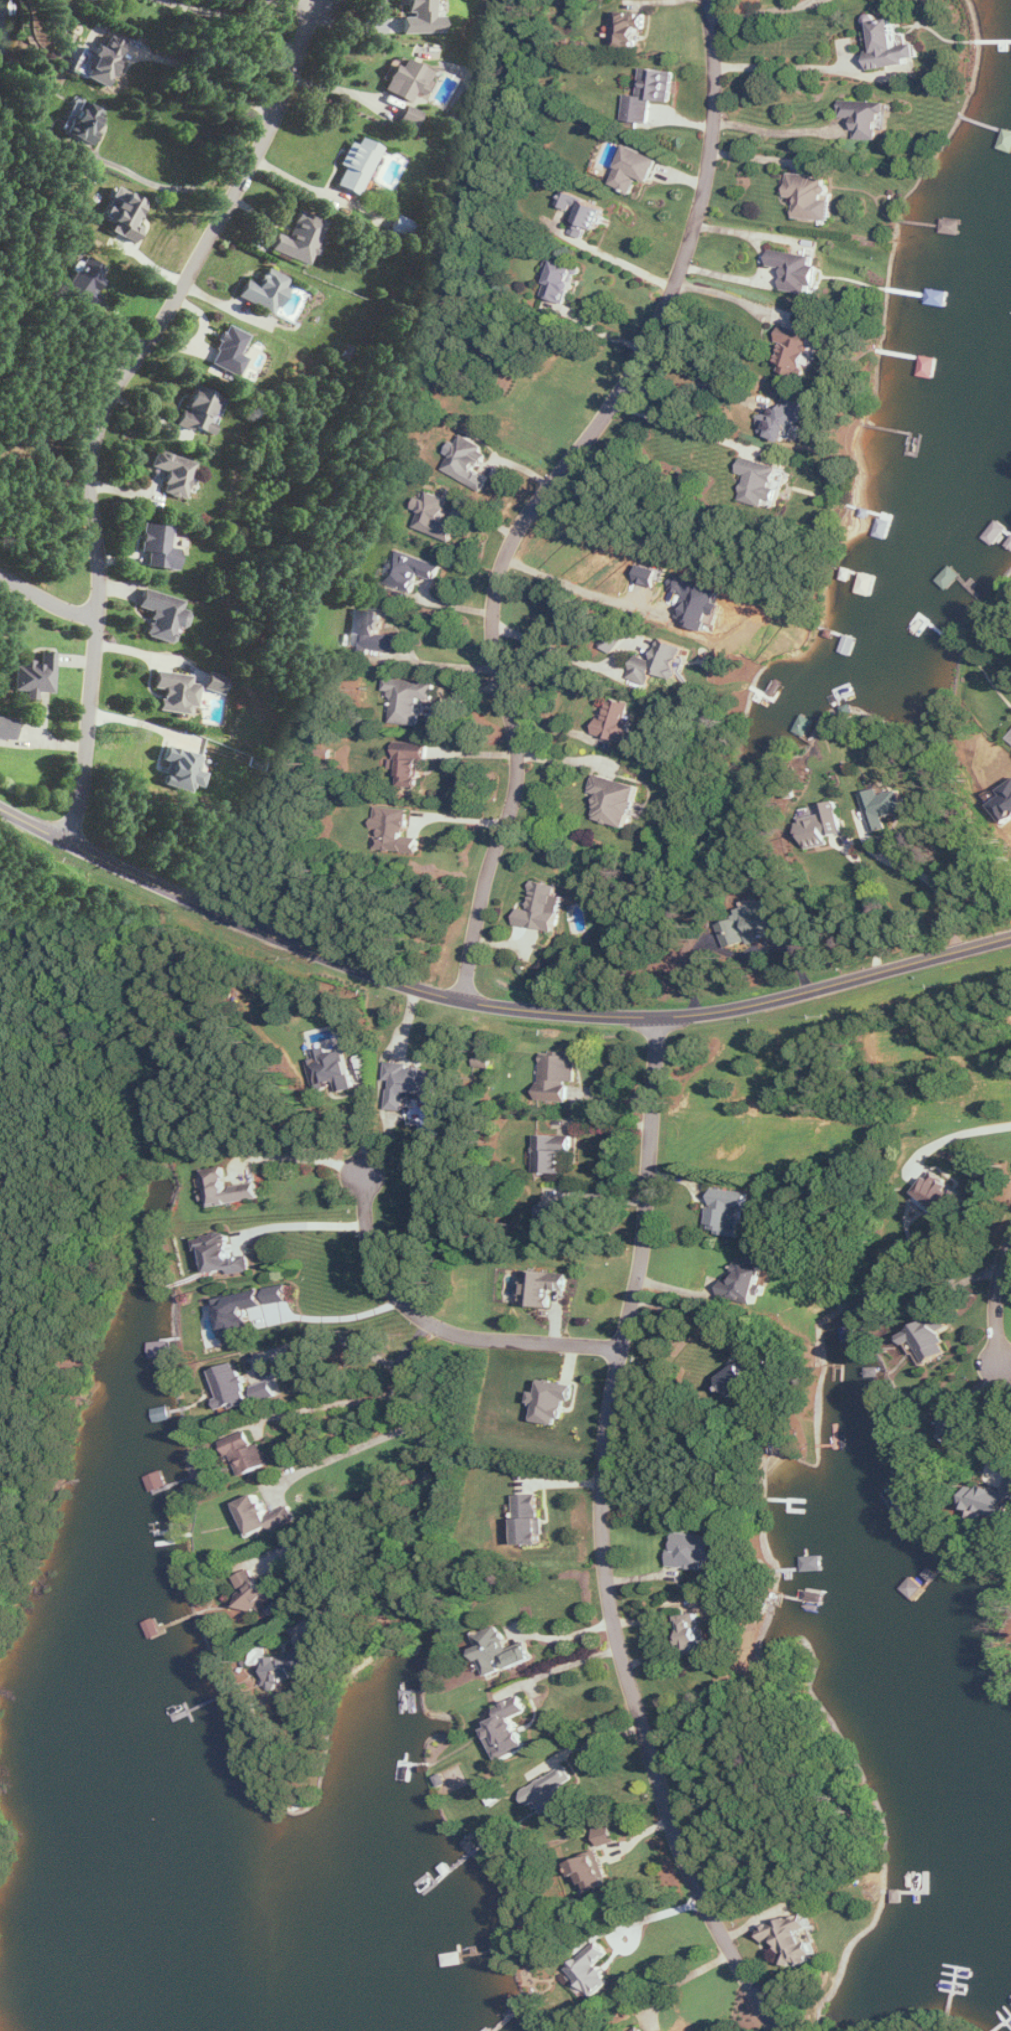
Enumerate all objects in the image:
road: (820, 1)
road: (821, 1)
road: (766, 11)
building: (422, 18)
road: (238, 21)
building: (629, 30)
building: (100, 62)
road: (786, 68)
road: (204, 78)
building: (406, 80)
building: (651, 95)
building: (410, 117)
building: (869, 118)
building: (82, 122)
building: (357, 166)
building: (639, 169)
road: (299, 182)
building: (811, 197)
building: (585, 213)
building: (125, 215)
building: (402, 227)
building: (301, 239)
road: (626, 263)
road: (764, 266)
building: (799, 272)
building: (86, 282)
building: (563, 283)
building: (265, 292)
road: (734, 297)
building: (797, 350)
building: (230, 352)
road: (699, 378)
road: (111, 398)
building: (202, 412)
building: (788, 418)
road: (687, 425)
building: (470, 462)
building: (174, 474)
building: (763, 484)
road: (554, 491)
building: (437, 517)
building: (159, 548)
building: (413, 571)
building: (651, 576)
road: (579, 589)
building: (697, 602)
road: (47, 604)
building: (164, 616)
building: (377, 633)
building: (660, 663)
road: (447, 664)
building: (35, 676)
building: (216, 684)
building: (177, 693)
building: (413, 700)
building: (619, 722)
building: (1010, 738)
building: (412, 768)
building: (181, 770)
building: (617, 801)
building: (1005, 806)
building: (884, 808)
road: (461, 817)
building: (823, 827)
building: (396, 831)
road: (85, 851)
road: (932, 882)
road: (878, 906)
building: (544, 909)
building: (766, 920)
road: (585, 1016)
building: (335, 1071)
building: (413, 1085)
road: (954, 1135)
building: (553, 1154)
road: (302, 1157)
building: (227, 1189)
building: (944, 1194)
building: (555, 1219)
building: (224, 1255)
building: (545, 1288)
building: (280, 1295)
road: (999, 1305)
road: (690, 1310)
building: (241, 1315)
road: (342, 1316)
road: (440, 1329)
road: (333, 1338)
building: (931, 1339)
road: (1007, 1373)
building: (746, 1375)
building: (232, 1389)
building: (267, 1391)
building: (554, 1401)
road: (1003, 1401)
road: (408, 1402)
road: (326, 1405)
building: (960, 1434)
road: (1009, 1444)
building: (248, 1453)
road: (339, 1456)
road: (999, 1457)
building: (990, 1502)
building: (266, 1516)
building: (531, 1520)
road: (603, 1540)
building: (695, 1551)
road: (394, 1562)
building: (255, 1593)
building: (692, 1635)
road: (565, 1636)
building: (501, 1652)
building: (296, 1662)
road: (559, 1670)
building: (511, 1730)
building: (555, 1796)
building: (608, 1835)
building: (592, 1873)
building: (793, 1939)
building: (591, 1972)
road: (681, 1981)
building: (641, 2029)

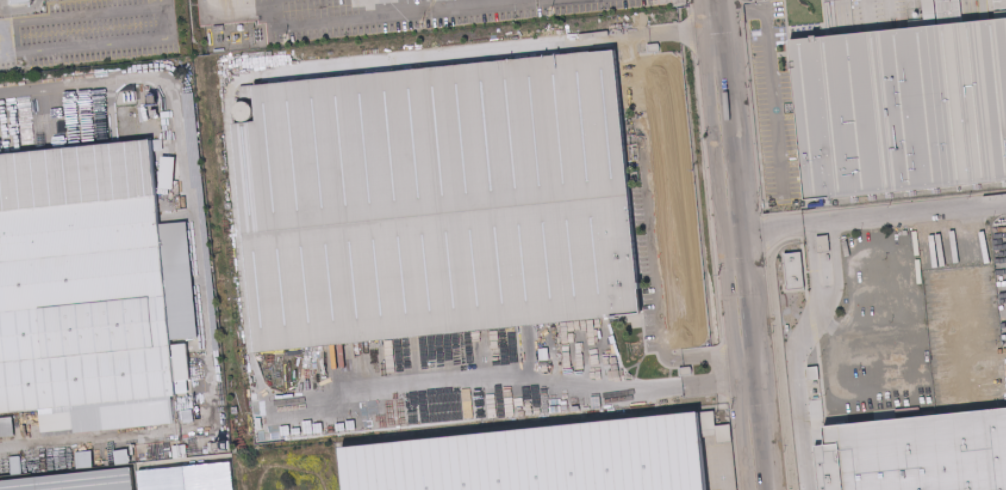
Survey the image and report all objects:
building: (20, 1)
road: (162, 1)
road: (227, 12)
road: (409, 12)
parking lot: (867, 14)
parking lot: (91, 33)
power substation: (235, 36)
building: (900, 106)
parking lot: (775, 116)
road: (748, 244)
road: (721, 245)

......

How many lines in the entries contain the string "parking"? Answer with the number only.

Worked solution – 3